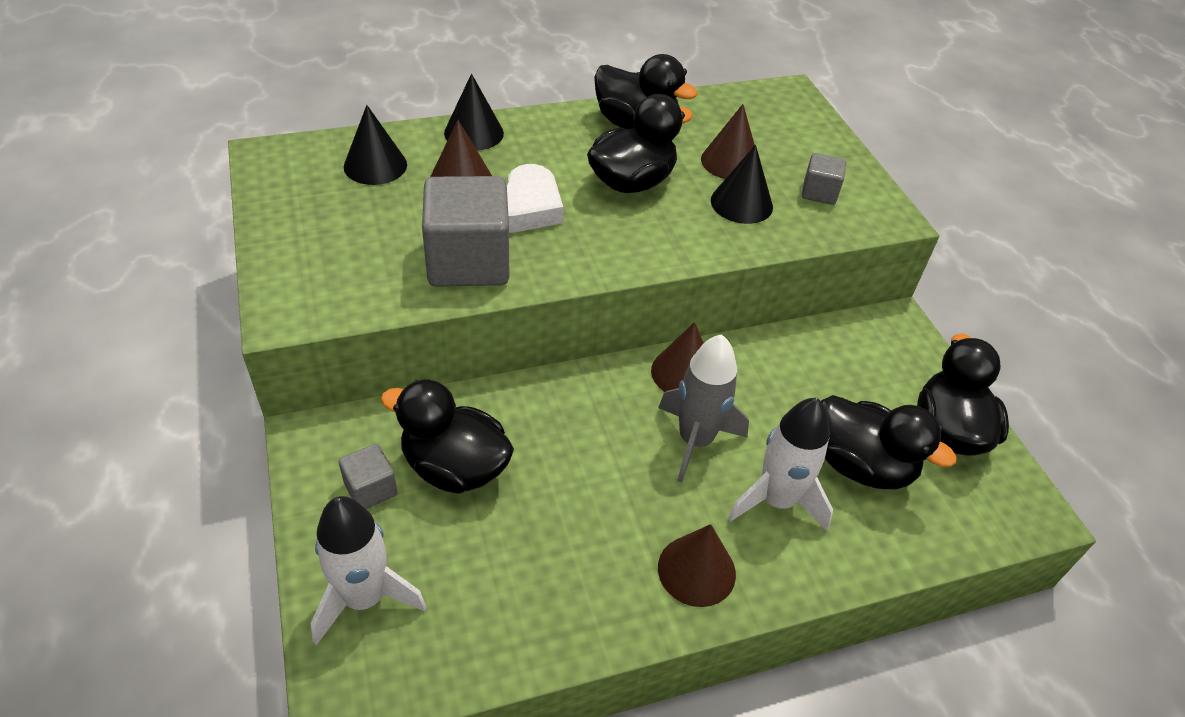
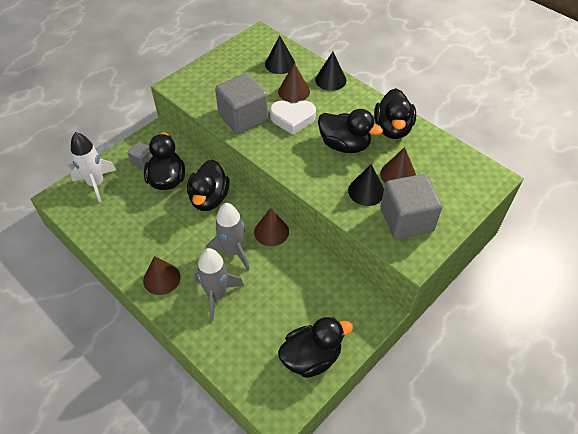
camera: 65 degrees right, 5 degrees up
(777, 500) = (217, 295): white rocket -> grey rocket
(819, 192) = (406, 220): grey cube -> grey cube, size x2.04
(861, 465) = (260, 323): black duck -> black duck (209, 198)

**What the task asks:**
In the listing above, find the line with "(819, 192) = (406, 220): grey" and set down that line and all after it exactly, through the final line.

**Task response:**
(819, 192) = (406, 220): grey cube -> grey cube, size x2.04
(861, 465) = (260, 323): black duck -> black duck (209, 198)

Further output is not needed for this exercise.